## INSTRUCTIONS TO FOLLOW
Go through the records and extract every line with the word "black".

[Spatial reasoning data]
--------------------
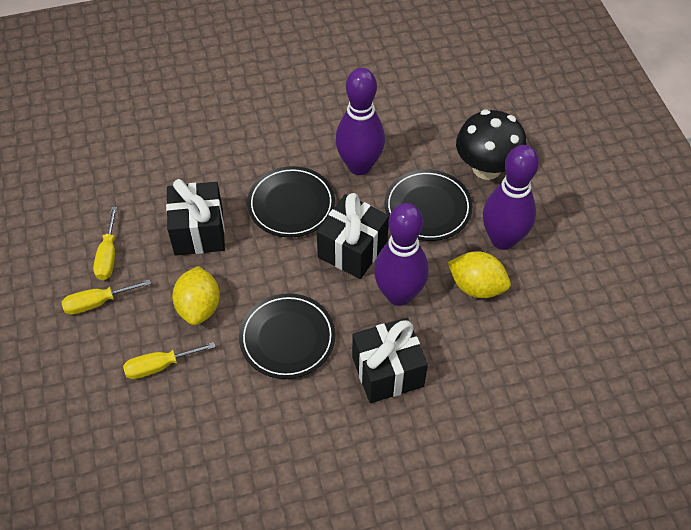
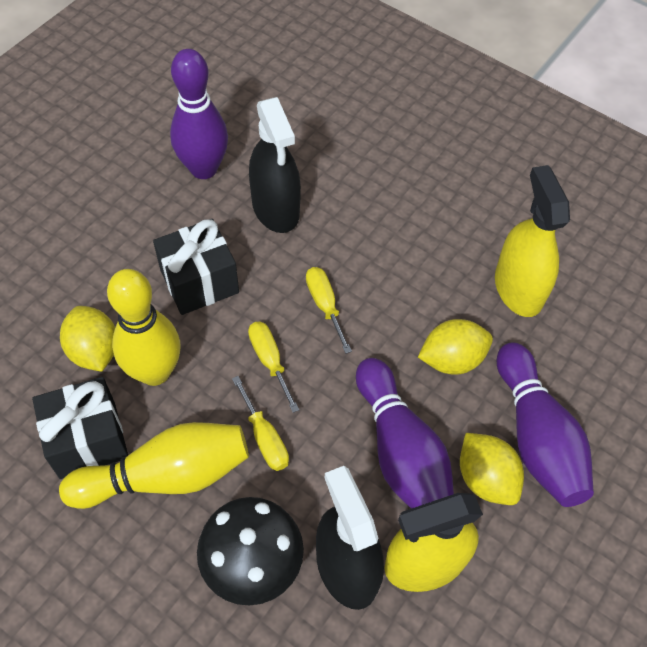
black gift: 3 -> 2
black plate: 3 -> 0
black spray bottle: 0 -> 2
yellow bowling pin: 0 -> 2
yellow lemon: 2 -> 3
yellow spray bottle: 0 -> 2

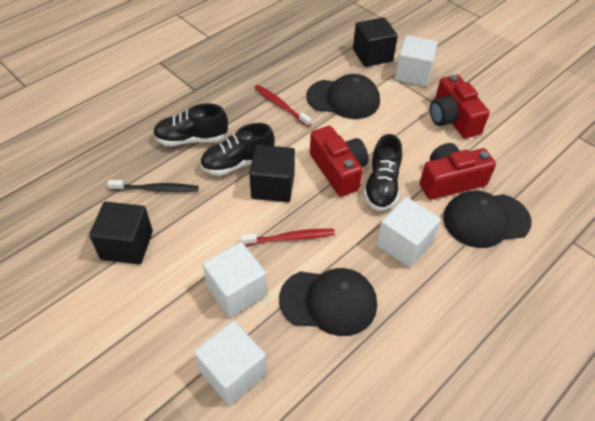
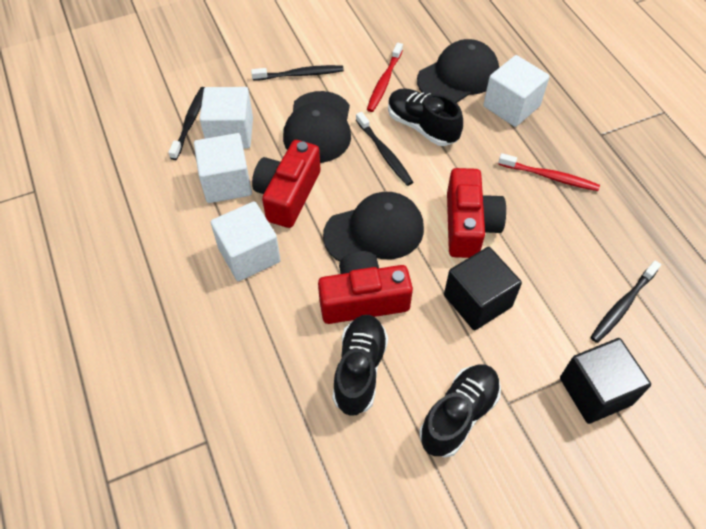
black cube: 3 -> 2
black toothbrush: 1 -> 4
--------------------
## SOLUTION
black gift: 3 -> 2
black plate: 3 -> 0
black spray bottle: 0 -> 2
black cube: 3 -> 2
black toothbrush: 1 -> 4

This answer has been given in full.